_What to work on_
Can you render the material as a two-column Markdown table headed Row and Line, starting at its first line and stopping after the line that contains "Ae Dil Hai Mushkil [939, 174]", with blank lines left out?

_Data section_
○ ○ ○

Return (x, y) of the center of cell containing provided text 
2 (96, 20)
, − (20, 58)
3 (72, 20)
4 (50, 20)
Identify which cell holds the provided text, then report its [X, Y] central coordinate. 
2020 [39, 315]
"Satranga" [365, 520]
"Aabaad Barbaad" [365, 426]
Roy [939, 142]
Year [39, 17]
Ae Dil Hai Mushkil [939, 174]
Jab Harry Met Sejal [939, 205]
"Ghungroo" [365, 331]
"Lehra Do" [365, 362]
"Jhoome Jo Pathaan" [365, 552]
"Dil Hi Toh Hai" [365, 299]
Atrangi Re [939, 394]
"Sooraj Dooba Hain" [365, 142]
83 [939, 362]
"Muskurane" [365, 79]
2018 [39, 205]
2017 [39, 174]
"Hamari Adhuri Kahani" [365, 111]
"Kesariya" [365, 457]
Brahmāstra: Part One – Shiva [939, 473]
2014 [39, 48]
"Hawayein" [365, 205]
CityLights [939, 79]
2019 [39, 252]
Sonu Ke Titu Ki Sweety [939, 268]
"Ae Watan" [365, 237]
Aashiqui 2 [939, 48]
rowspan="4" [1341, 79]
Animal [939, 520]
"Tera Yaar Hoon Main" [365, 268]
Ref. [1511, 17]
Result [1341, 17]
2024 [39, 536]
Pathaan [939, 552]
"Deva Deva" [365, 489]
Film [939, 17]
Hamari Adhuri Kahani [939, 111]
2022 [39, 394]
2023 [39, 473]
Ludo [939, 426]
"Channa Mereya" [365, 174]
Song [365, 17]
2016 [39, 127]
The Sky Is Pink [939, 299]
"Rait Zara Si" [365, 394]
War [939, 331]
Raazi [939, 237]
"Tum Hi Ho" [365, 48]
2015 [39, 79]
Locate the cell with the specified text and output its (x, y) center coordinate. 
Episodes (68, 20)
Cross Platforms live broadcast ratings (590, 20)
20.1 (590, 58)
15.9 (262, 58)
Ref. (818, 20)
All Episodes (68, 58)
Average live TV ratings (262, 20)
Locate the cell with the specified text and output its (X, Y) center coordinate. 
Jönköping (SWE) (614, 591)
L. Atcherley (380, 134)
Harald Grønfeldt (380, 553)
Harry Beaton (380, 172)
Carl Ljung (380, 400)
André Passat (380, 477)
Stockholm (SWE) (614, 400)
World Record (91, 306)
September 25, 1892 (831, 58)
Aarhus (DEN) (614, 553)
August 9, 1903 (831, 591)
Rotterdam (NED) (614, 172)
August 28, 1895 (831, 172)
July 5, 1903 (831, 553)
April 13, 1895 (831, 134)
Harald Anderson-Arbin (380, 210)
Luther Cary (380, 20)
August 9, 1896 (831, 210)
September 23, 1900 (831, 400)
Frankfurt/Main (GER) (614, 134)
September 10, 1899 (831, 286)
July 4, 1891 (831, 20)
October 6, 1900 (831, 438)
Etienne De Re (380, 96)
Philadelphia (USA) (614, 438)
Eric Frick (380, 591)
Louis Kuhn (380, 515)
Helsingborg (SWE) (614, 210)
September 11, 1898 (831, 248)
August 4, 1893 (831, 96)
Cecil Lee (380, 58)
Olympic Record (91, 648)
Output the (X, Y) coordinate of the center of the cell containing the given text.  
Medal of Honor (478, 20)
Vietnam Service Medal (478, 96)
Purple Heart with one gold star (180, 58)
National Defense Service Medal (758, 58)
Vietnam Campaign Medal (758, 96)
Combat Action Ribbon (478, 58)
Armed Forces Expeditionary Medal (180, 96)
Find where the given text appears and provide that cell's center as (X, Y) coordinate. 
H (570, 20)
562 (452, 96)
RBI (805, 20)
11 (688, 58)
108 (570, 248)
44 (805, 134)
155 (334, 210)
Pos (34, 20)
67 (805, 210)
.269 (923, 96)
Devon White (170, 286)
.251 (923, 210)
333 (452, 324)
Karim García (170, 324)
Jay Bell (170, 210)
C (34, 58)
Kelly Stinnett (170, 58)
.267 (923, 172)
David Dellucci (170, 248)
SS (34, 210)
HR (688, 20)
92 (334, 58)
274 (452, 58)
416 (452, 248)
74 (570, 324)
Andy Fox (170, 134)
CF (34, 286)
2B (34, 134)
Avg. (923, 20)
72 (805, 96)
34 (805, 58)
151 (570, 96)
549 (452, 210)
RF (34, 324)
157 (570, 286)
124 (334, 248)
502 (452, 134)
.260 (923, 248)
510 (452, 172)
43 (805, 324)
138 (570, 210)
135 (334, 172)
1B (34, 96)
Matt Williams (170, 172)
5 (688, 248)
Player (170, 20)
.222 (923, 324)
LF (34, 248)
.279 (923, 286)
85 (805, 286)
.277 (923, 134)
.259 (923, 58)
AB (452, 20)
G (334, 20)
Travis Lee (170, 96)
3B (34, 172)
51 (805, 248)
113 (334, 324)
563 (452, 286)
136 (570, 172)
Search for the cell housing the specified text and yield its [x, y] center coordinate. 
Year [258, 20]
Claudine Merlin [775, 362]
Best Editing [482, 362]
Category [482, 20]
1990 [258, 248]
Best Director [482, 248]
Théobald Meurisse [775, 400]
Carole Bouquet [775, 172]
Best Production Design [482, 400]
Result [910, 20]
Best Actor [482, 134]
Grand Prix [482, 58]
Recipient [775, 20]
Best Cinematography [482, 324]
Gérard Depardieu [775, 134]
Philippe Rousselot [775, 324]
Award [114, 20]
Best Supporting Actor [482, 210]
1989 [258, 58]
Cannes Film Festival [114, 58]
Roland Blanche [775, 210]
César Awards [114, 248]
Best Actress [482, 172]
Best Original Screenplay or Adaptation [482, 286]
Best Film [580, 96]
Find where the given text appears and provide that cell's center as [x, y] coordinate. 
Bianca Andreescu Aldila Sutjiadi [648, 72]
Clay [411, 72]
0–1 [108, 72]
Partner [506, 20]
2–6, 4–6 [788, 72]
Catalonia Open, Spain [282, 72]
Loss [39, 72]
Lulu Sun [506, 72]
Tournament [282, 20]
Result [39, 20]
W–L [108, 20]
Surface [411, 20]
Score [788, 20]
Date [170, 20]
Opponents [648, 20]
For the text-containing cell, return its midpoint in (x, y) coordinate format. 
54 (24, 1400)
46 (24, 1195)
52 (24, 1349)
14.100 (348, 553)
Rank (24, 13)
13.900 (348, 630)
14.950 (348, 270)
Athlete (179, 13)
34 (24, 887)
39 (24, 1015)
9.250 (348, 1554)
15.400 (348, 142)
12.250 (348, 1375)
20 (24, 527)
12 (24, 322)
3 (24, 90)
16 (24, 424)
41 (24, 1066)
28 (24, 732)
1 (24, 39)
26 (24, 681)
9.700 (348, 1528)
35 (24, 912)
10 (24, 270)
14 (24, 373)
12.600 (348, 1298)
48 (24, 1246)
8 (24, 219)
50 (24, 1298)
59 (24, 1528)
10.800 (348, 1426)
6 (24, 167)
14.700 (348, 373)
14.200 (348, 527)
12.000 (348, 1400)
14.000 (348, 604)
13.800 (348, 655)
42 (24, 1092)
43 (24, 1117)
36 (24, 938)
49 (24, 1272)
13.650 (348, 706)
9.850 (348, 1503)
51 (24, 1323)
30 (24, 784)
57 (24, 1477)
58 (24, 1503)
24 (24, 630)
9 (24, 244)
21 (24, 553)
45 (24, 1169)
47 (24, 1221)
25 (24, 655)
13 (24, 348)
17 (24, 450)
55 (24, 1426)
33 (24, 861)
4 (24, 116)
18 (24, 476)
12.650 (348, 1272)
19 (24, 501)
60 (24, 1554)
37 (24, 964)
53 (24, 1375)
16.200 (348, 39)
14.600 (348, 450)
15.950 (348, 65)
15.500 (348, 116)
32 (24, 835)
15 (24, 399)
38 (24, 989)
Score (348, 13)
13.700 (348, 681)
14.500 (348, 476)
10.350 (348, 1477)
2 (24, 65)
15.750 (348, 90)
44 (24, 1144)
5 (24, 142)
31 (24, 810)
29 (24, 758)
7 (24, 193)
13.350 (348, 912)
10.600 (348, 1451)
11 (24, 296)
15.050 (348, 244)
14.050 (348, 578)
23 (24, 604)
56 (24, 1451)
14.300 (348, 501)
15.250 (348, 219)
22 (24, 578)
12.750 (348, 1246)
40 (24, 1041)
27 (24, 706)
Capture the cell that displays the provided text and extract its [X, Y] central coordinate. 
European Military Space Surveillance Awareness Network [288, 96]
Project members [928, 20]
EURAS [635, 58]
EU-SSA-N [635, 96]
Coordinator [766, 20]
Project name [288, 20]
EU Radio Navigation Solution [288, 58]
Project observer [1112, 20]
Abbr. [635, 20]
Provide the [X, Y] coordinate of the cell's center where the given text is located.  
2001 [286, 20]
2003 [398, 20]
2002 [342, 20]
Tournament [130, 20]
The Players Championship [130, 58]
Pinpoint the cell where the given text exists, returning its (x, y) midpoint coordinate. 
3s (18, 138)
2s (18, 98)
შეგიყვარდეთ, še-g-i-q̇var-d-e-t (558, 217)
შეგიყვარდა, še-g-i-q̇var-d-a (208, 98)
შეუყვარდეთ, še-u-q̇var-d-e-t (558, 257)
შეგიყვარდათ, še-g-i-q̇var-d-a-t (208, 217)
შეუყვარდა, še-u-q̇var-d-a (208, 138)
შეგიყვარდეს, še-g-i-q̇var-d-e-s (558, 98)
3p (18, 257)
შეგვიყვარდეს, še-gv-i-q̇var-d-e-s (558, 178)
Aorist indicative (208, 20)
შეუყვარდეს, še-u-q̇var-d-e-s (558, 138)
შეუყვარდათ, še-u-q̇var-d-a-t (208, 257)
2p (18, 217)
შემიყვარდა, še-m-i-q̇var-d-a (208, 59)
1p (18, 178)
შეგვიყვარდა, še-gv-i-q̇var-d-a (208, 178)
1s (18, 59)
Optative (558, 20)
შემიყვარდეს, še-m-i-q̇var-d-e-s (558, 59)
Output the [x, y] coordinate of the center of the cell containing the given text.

○ ○ ○

_Response below_
| Row | Line |
|---|---|
| 1 | Return (x, y) of the center of cell containing provided text  |
| 2 | 2 (96, 20) |
| 3 | , − (20, 58) |
| 4 | 3 (72, 20) |
| 5 | 4 (50, 20) |
| 6 | Identify which cell holds the provided text, then report its [X, Y] central coordinate.  |
| 7 | 2020 [39, 315] |
| 8 | "Satranga" [365, 520] |
| 9 | "Aabaad Barbaad" [365, 426] |
| 10 | Roy [939, 142] |
| 11 | Year [39, 17] |
| 12 | Ae Dil Hai Mushkil [939, 174] |